(Beginning of RECORDS SUPPLIED)

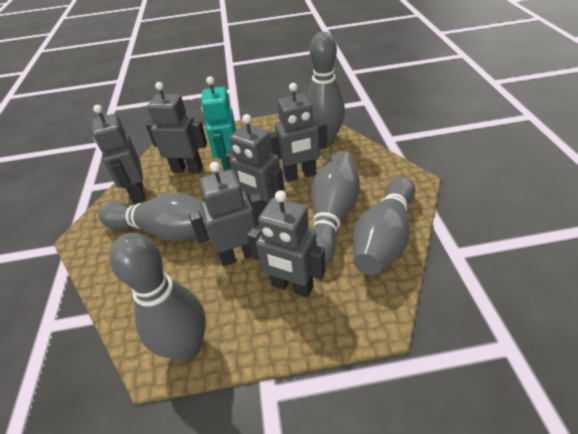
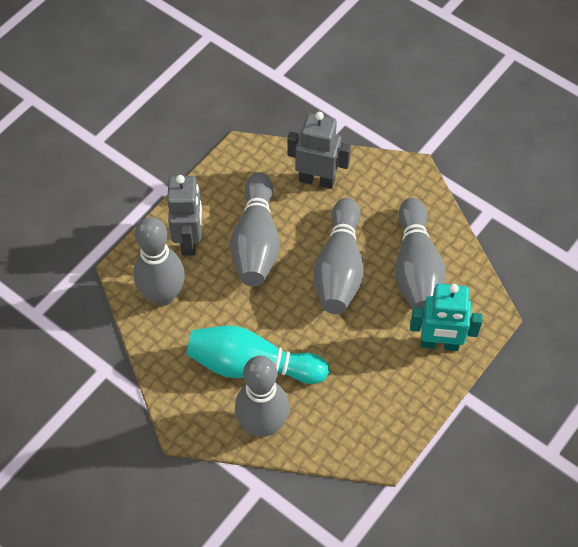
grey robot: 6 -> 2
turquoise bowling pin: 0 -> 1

(End of RECORDS SUPPLIED)
(Beginning of RECORDS SUPPLIED)

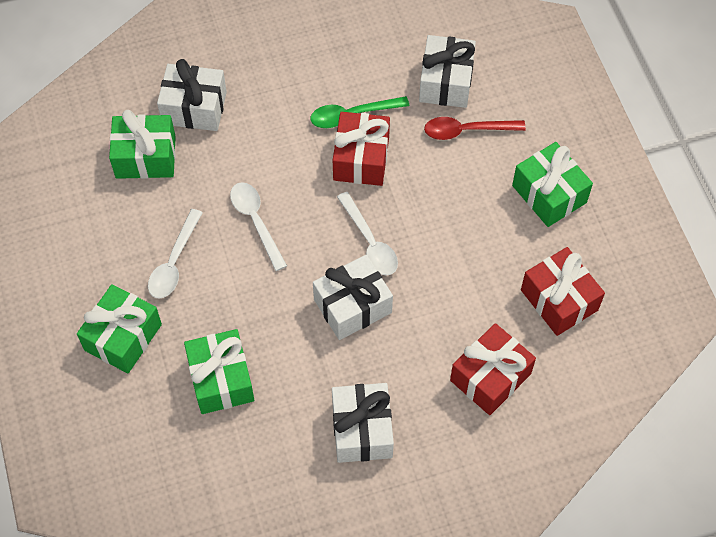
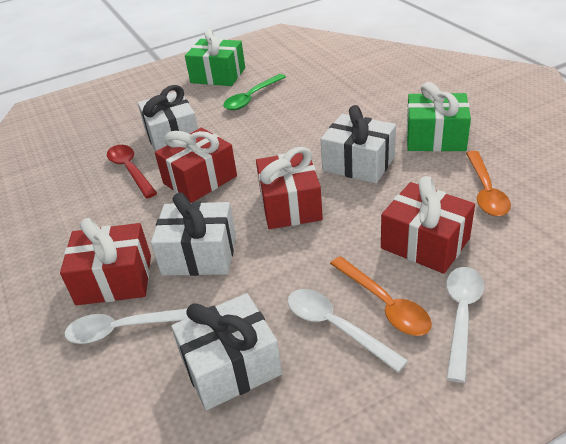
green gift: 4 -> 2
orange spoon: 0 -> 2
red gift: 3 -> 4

(End of RECORDS SUPPLIED)
(Beginning of RECORDS SUPPLIED)

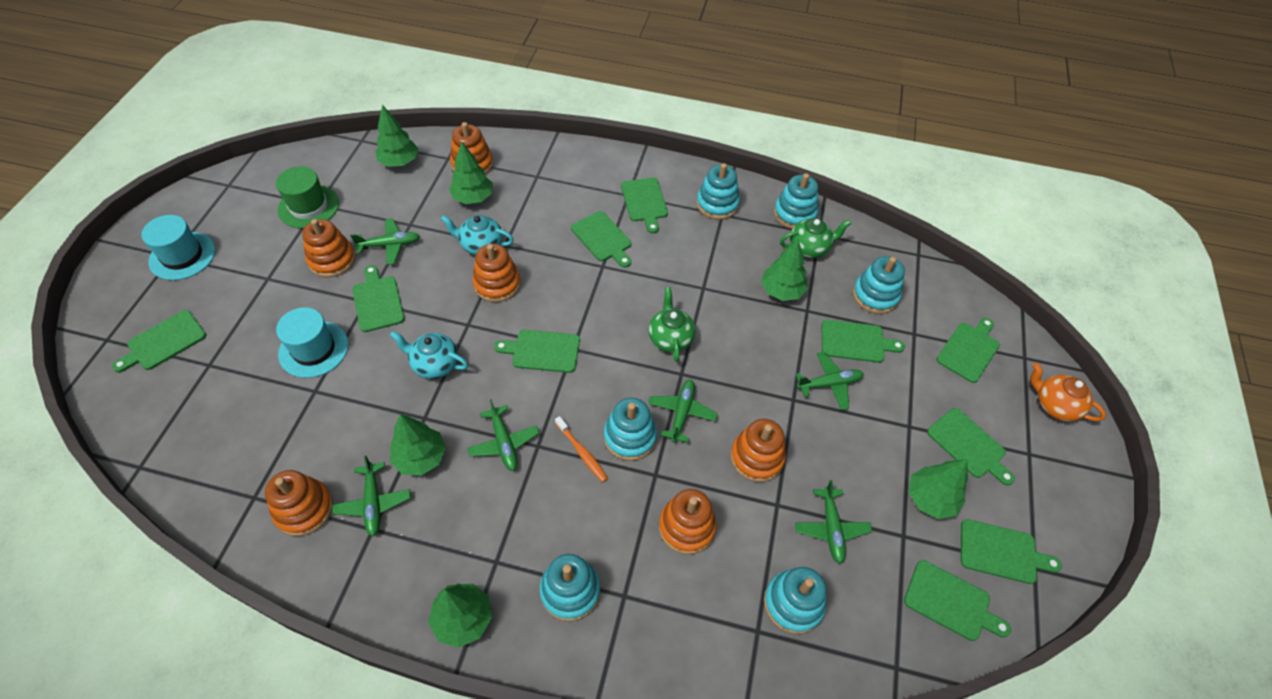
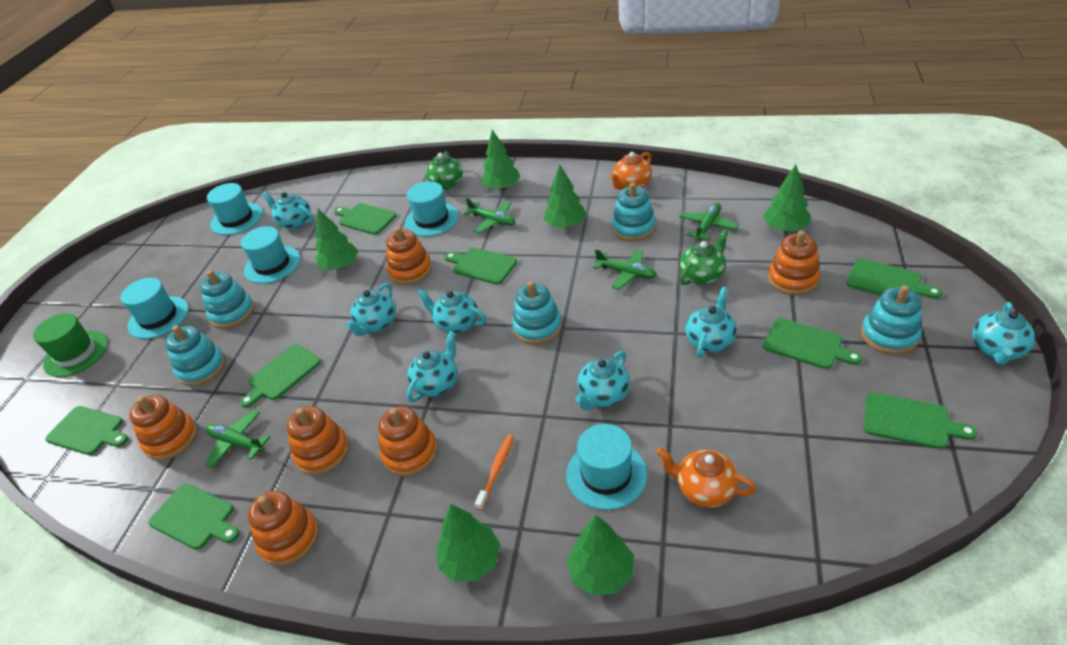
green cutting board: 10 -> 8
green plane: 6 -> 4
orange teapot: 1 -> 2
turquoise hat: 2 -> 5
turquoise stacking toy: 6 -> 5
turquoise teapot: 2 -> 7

(End of RECORDS SUPPLIED)

EXERCISE AIM =>
Looking back over the data above, restate word for word the lines that begin at the line with "green plane: 6 -> 4" and end at the line with "turquoise teapot: 2 -> 7", inclusive.

RESPONSE AREA =>
green plane: 6 -> 4
orange teapot: 1 -> 2
turquoise hat: 2 -> 5
turquoise stacking toy: 6 -> 5
turquoise teapot: 2 -> 7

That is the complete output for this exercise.